◆ YOUR GOAL ◆
Give back every record word for word, keeping the pictures out.
*** GIVEN DATA Section Begins ***
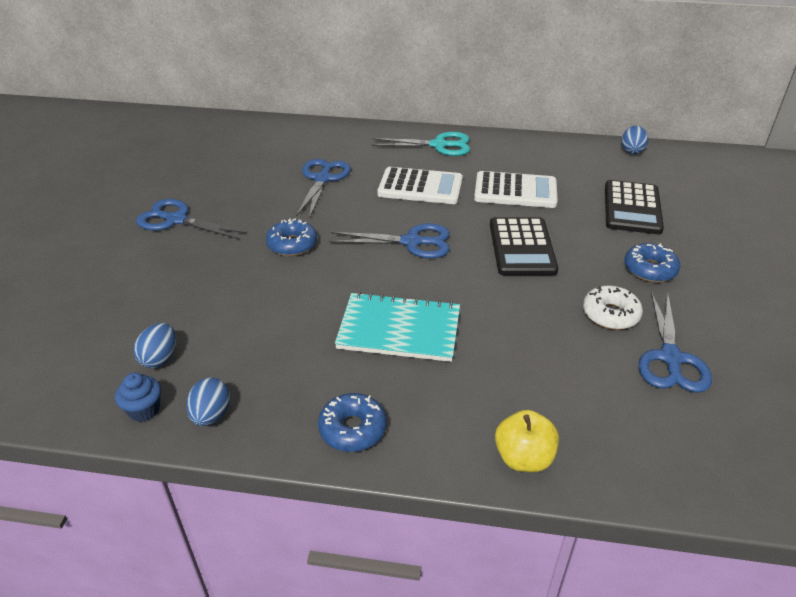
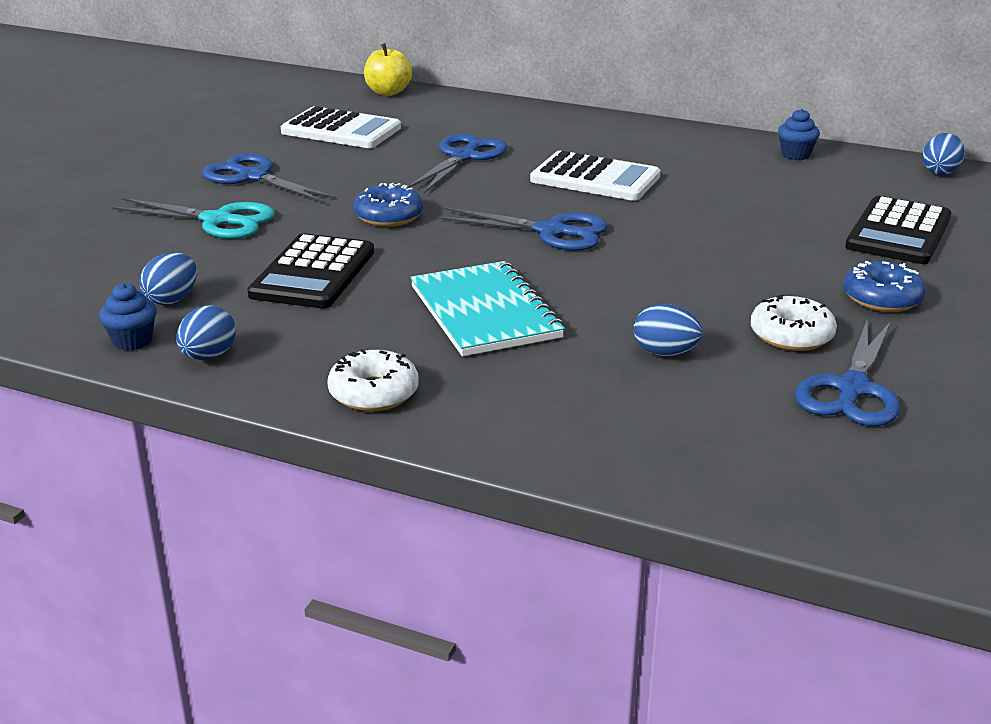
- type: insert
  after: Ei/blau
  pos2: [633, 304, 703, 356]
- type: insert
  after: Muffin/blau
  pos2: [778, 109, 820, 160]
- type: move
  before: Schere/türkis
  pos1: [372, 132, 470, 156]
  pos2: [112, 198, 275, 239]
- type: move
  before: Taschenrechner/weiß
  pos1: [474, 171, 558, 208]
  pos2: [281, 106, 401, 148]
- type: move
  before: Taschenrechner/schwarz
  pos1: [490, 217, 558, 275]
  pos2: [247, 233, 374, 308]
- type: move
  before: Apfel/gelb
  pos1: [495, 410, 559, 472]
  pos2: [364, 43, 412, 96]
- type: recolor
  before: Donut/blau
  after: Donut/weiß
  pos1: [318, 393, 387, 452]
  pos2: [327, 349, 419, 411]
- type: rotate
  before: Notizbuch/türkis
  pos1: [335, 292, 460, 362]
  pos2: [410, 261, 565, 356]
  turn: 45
*** GIVEN DATA Section Ends ***
◆ ANSWER SECTION ◆
- type: insert
  after: Ei/blau
  pos2: [633, 304, 703, 356]
- type: insert
  after: Muffin/blau
  pos2: [778, 109, 820, 160]
- type: move
  before: Schere/türkis
  pos1: [372, 132, 470, 156]
  pos2: [112, 198, 275, 239]
- type: move
  before: Taschenrechner/weiß
  pos1: [474, 171, 558, 208]
  pos2: [281, 106, 401, 148]
- type: move
  before: Taschenrechner/schwarz
  pos1: [490, 217, 558, 275]
  pos2: [247, 233, 374, 308]
- type: move
  before: Apfel/gelb
  pos1: [495, 410, 559, 472]
  pos2: [364, 43, 412, 96]
- type: recolor
  before: Donut/blau
  after: Donut/weiß
  pos1: [318, 393, 387, 452]
  pos2: [327, 349, 419, 411]
- type: rotate
  before: Notizbuch/türkis
  pos1: [335, 292, 460, 362]
  pos2: [410, 261, 565, 356]
  turn: 45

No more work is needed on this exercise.